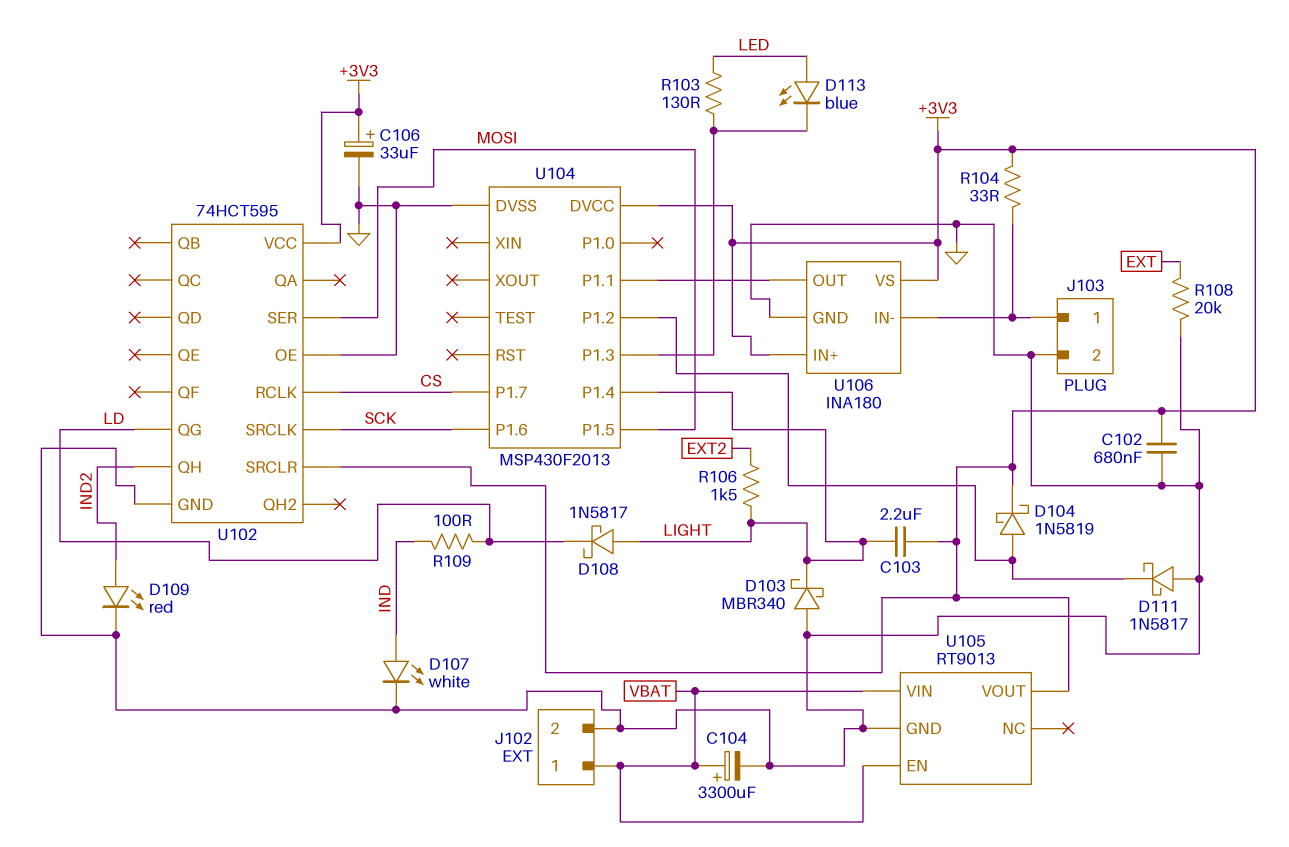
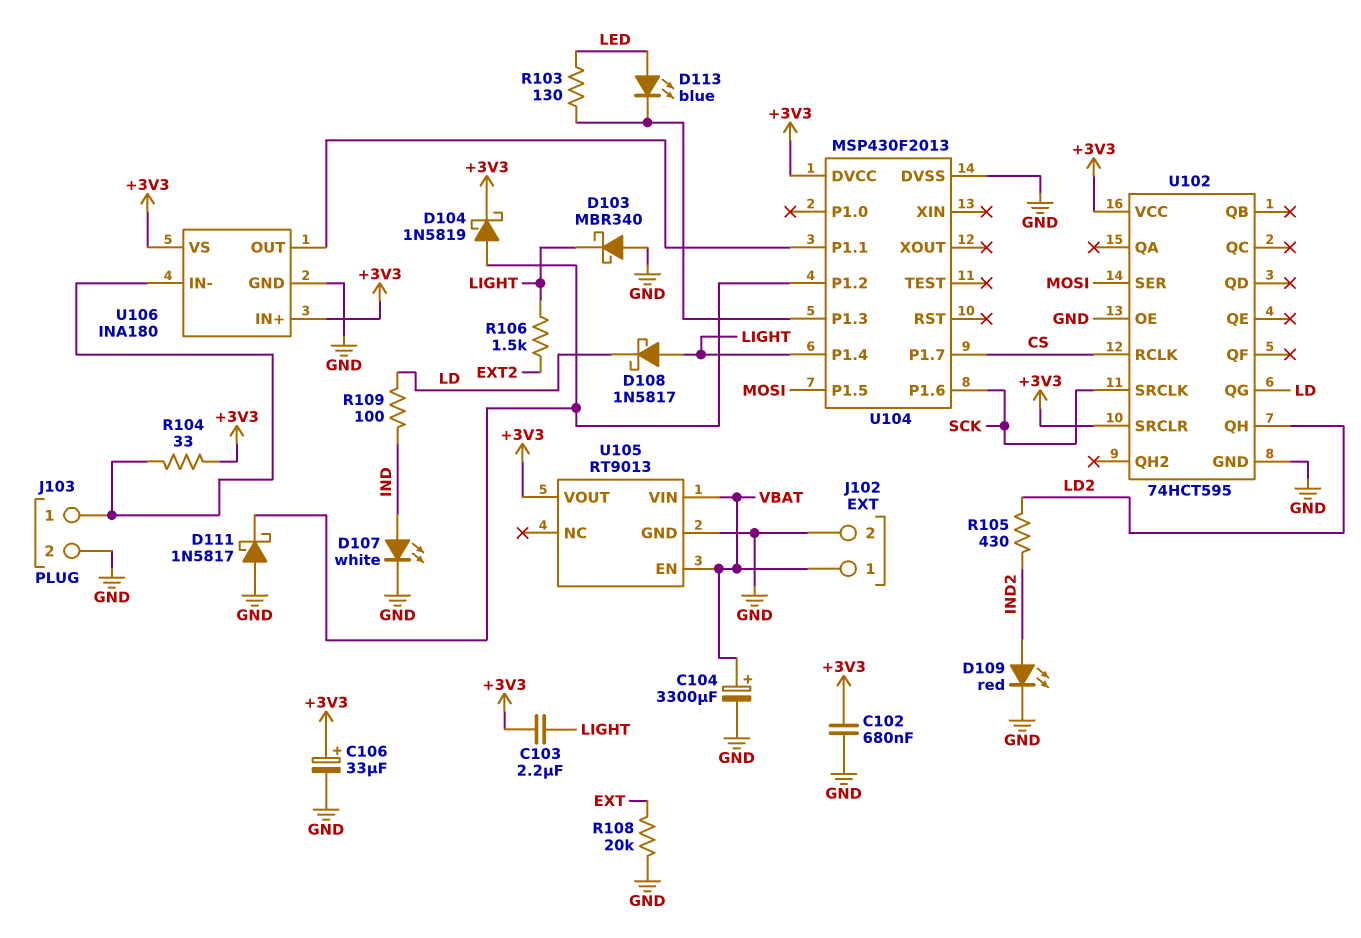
R105: none -> 430 (IND2, LD2)
U102 pin QH: IND2 -> LD2

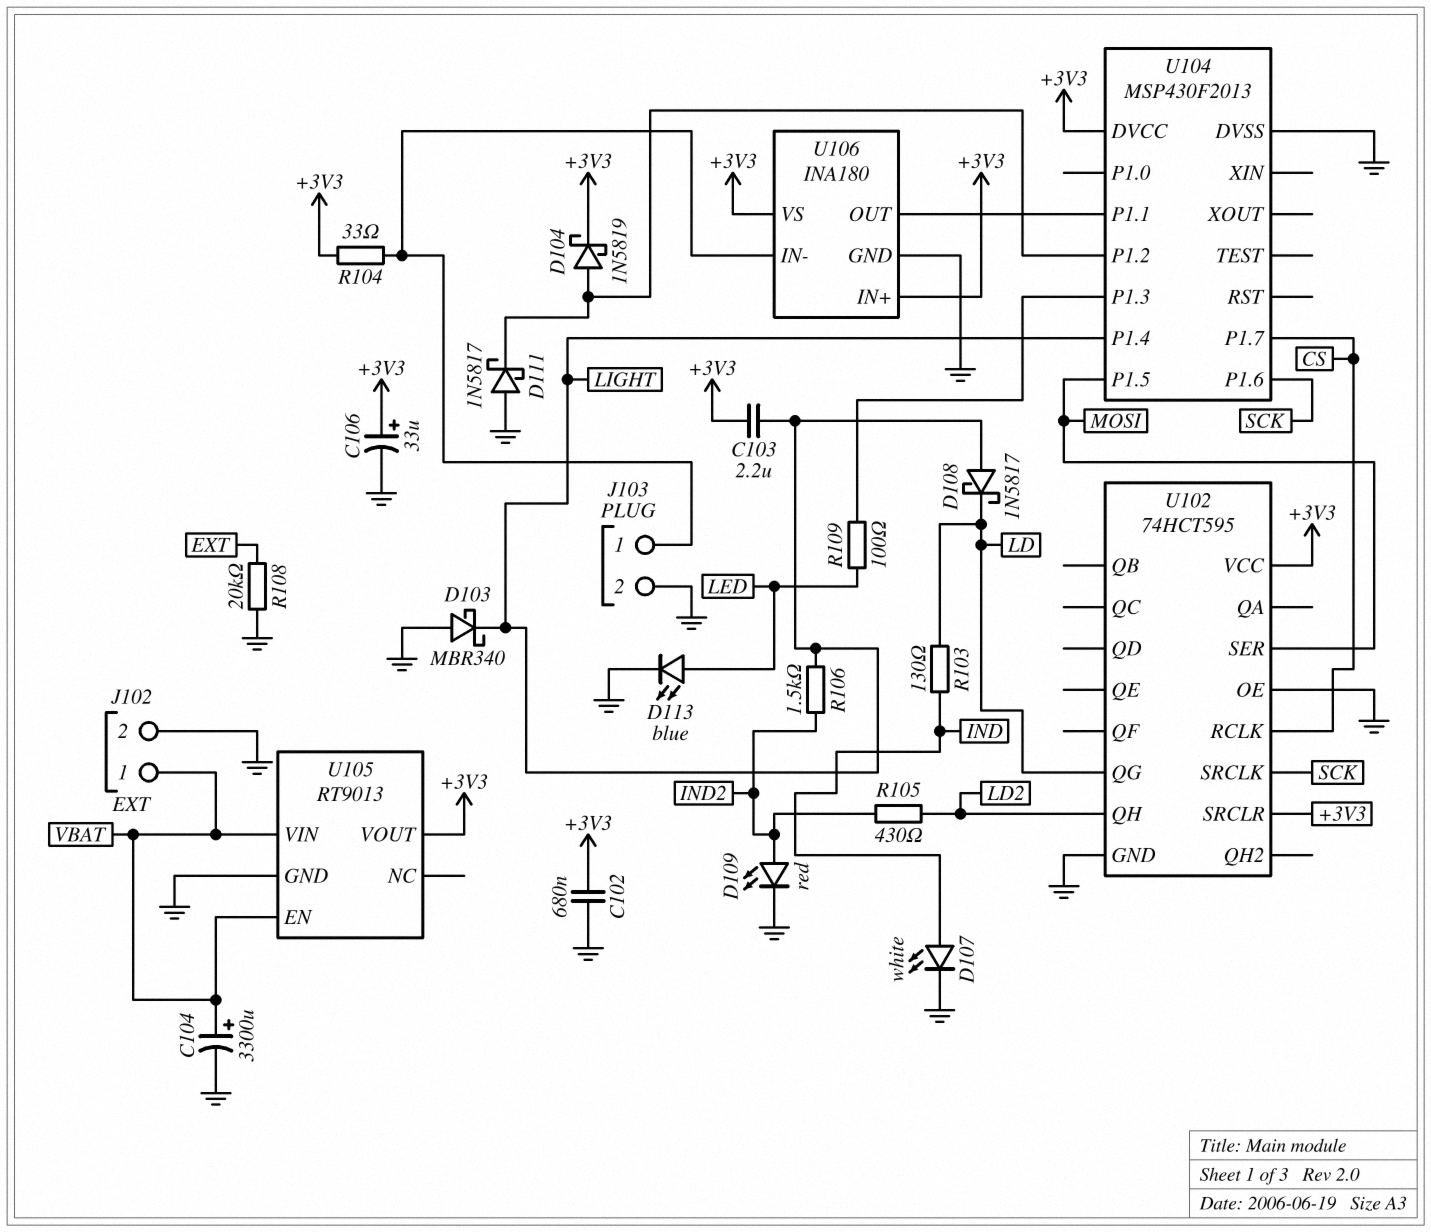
D113: LED blue (A LED, K U104/P1.3) -> LED blue (A LED, K GND)
R103: 130 (LED, U104/P1.3) -> 130 (IND, LD)
R106: 1.5k (EXT2, LIGHT) -> 1.5k (IND2, LIGHT)
R109: 100 (IND, LD) -> 100 (LED, U104/P1.3)

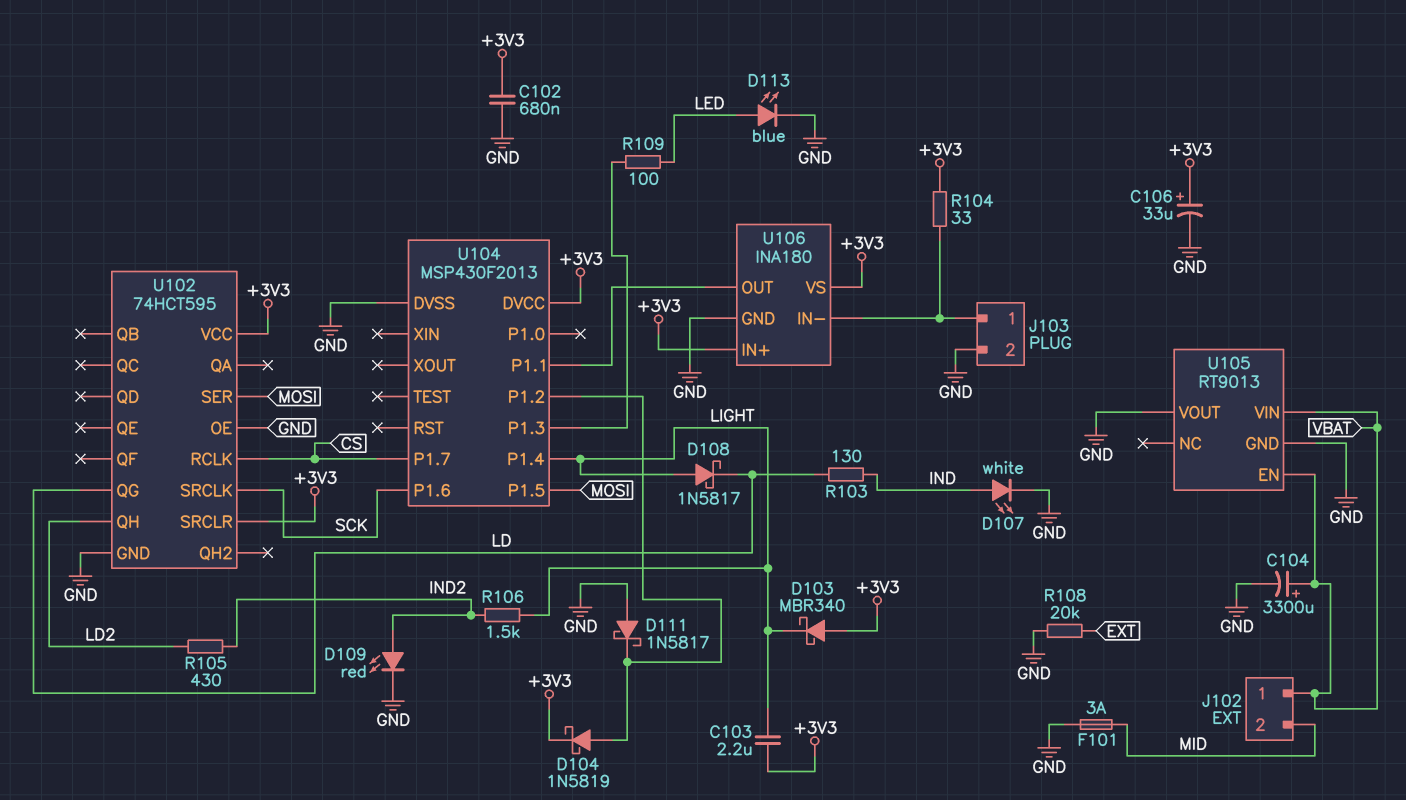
D103: schottky MBR340 (A GND, K LIGHT) -> schottky MBR340 (A +3V3, K LIGHT)
F101: none -> 3A (GND, MID)
J102 pin 2: GND -> MID
U105 pin VOUT: +3V3 -> GND

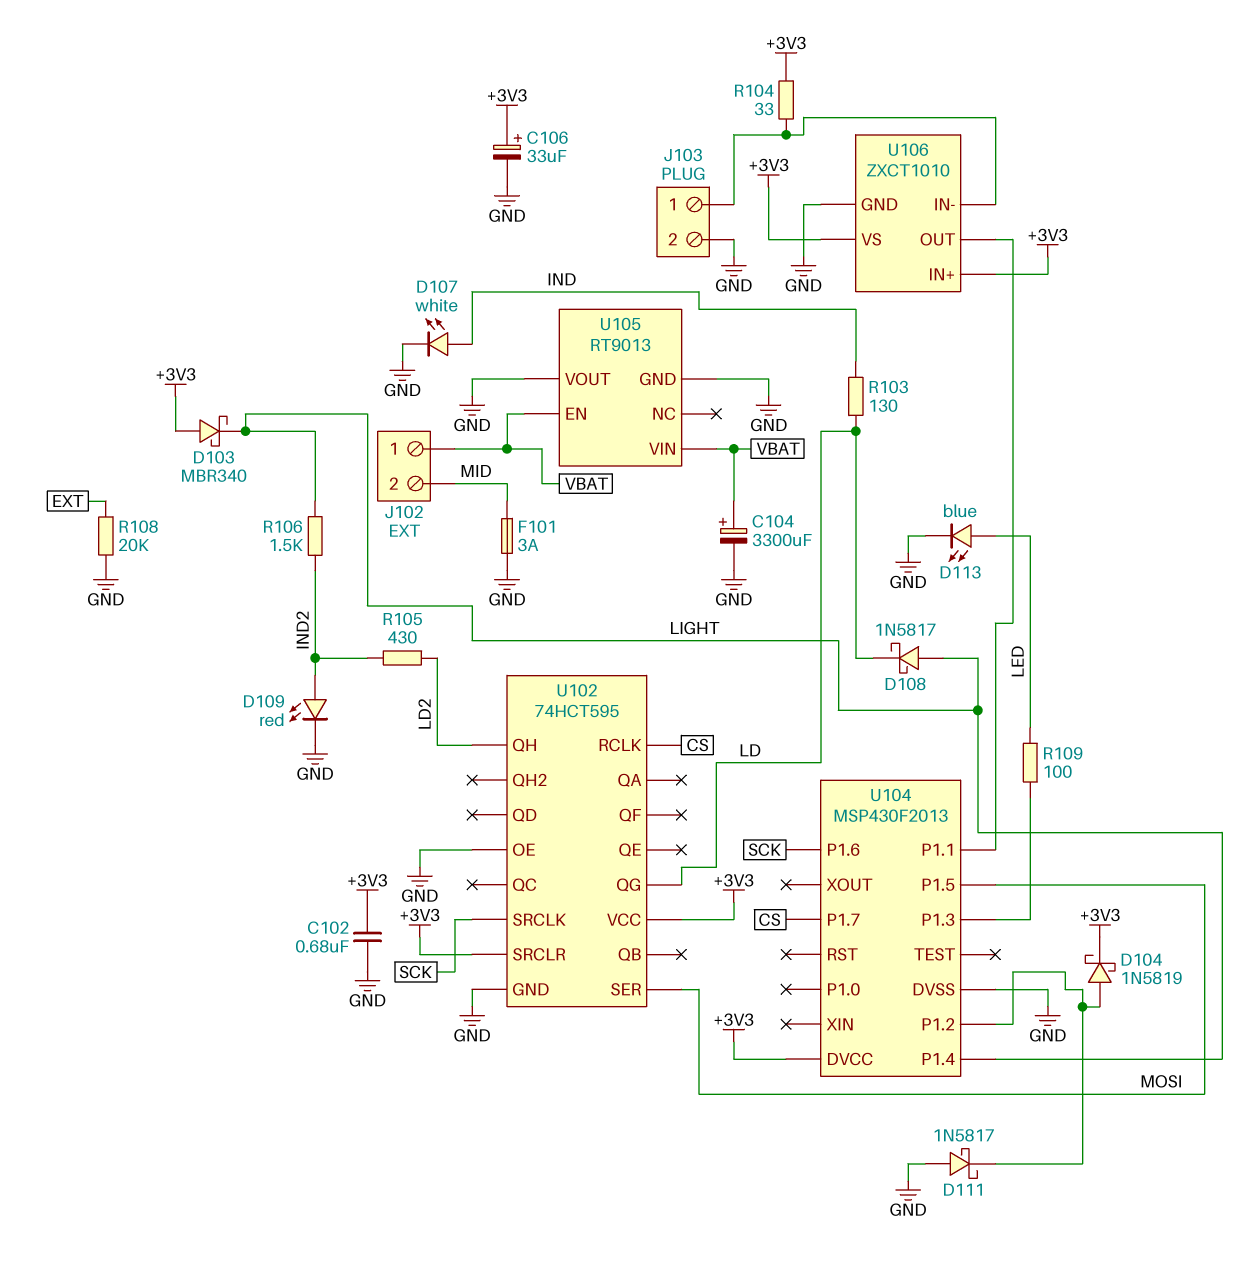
C103: 2.2uF (+3V3, LIGHT) -> none
U106: INA180 -> ZXCT1010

------------------------------------------------

## TASK PROMPT:
Would you print all of the entries exactly, omitting any image?

## ANSWER BOX:
R105: none -> 430 (IND2, LD2)
U102 pin QH: IND2 -> LD2

D113: LED blue (A LED, K U104/P1.3) -> LED blue (A LED, K GND)
R103: 130 (LED, U104/P1.3) -> 130 (IND, LD)
R106: 1.5k (EXT2, LIGHT) -> 1.5k (IND2, LIGHT)
R109: 100 (IND, LD) -> 100 (LED, U104/P1.3)

D103: schottky MBR340 (A GND, K LIGHT) -> schottky MBR340 (A +3V3, K LIGHT)
F101: none -> 3A (GND, MID)
J102 pin 2: GND -> MID
U105 pin VOUT: +3V3 -> GND

C103: 2.2uF (+3V3, LIGHT) -> none
U106: INA180 -> ZXCT1010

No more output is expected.